RECORDS TO USE:
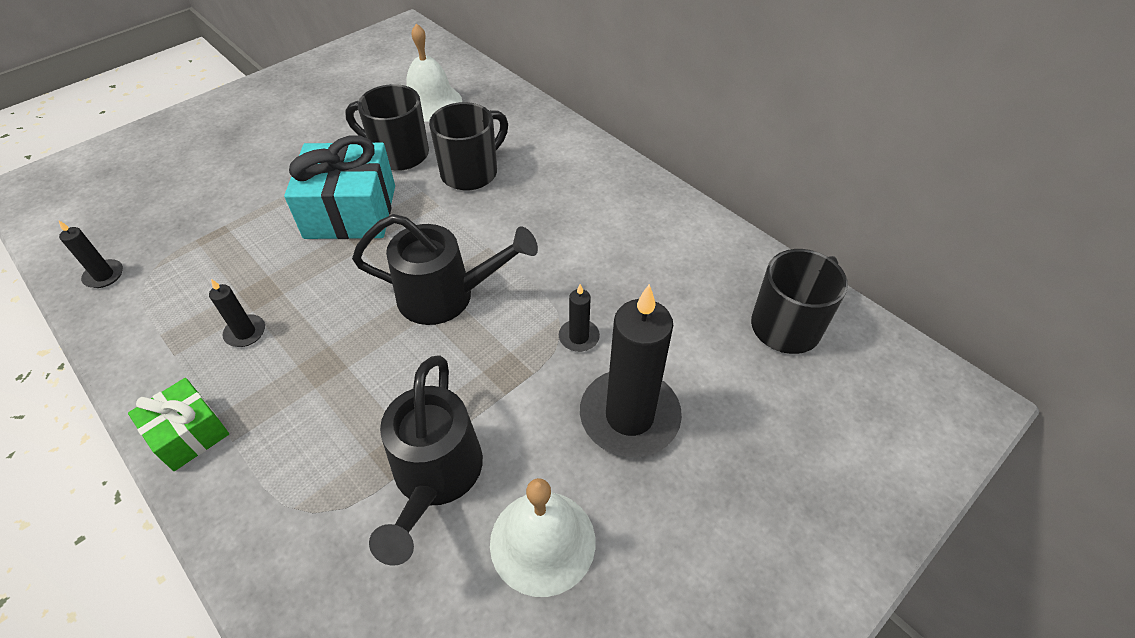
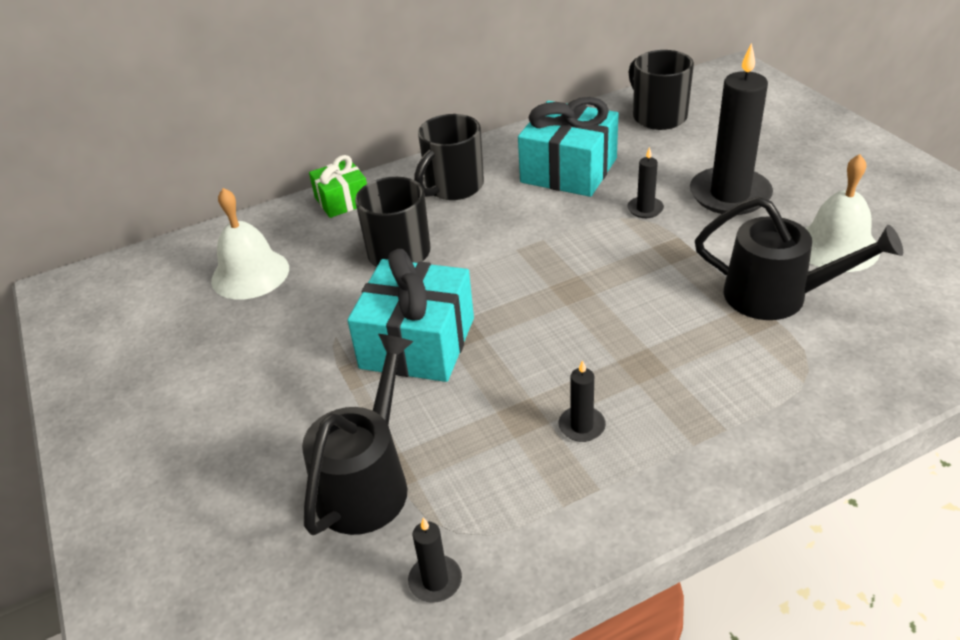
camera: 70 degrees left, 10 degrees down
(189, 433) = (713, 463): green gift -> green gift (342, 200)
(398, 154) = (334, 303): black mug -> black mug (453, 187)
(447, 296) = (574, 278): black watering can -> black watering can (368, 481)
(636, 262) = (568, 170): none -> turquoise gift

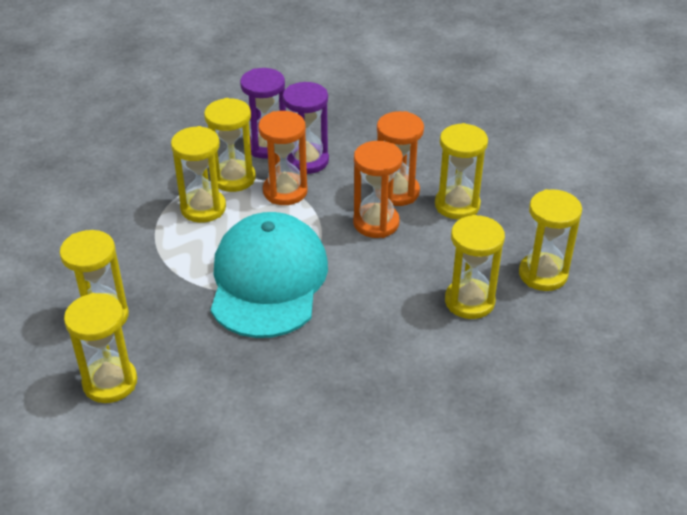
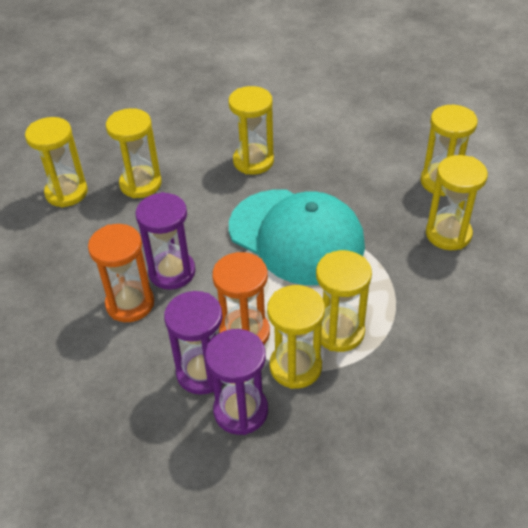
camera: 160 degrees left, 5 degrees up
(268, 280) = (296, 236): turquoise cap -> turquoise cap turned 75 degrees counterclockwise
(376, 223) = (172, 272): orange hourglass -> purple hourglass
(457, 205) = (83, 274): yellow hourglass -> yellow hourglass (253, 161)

...

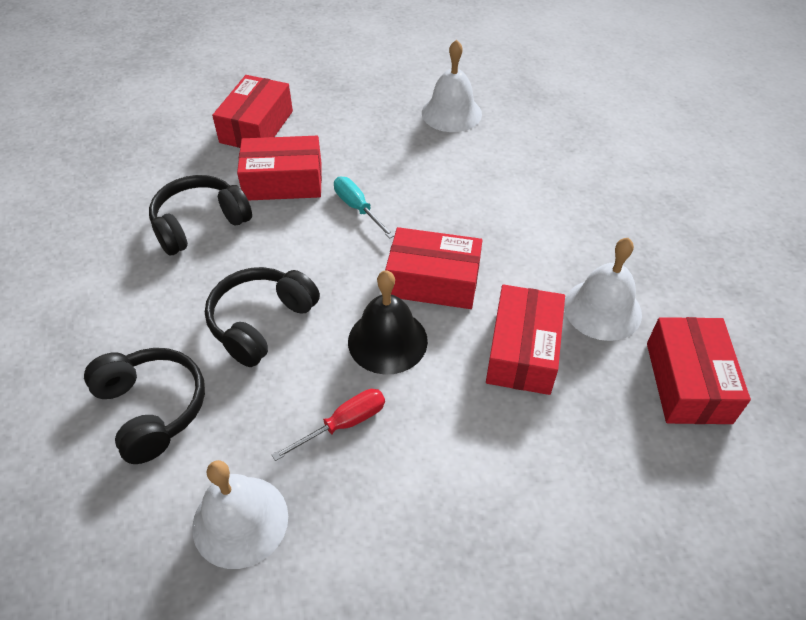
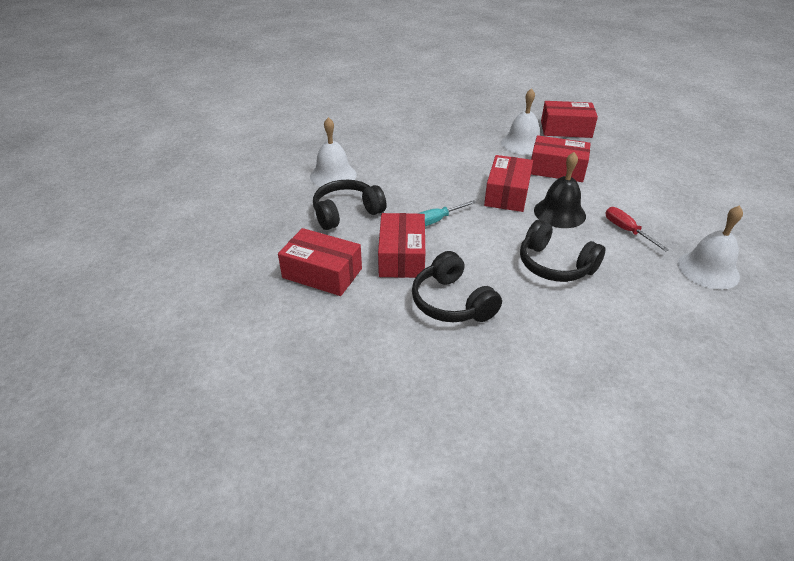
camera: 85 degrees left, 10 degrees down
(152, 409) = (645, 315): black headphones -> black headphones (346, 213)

TASK TO CARRY OUT:
Within the listing above, the stretch from the line with "camera: 70 degrees left, 10 degrees down" down to the line with "(376, 223) = (172, 272): orange" is to be given again exactly, end lines included and pictures excluded.

WRITTEN SOLUTION:
camera: 70 degrees left, 10 degrees down
(189, 433) = (713, 463): green gift -> green gift (342, 200)
(398, 154) = (334, 303): black mug -> black mug (453, 187)
(447, 296) = (574, 278): black watering can -> black watering can (368, 481)
(636, 262) = (568, 170): none -> turquoise gift

camera: 160 degrees left, 5 degrees up
(268, 280) = (296, 236): turquoise cap -> turquoise cap turned 75 degrees counterclockwise
(376, 223) = (172, 272): orange hourglass -> purple hourglass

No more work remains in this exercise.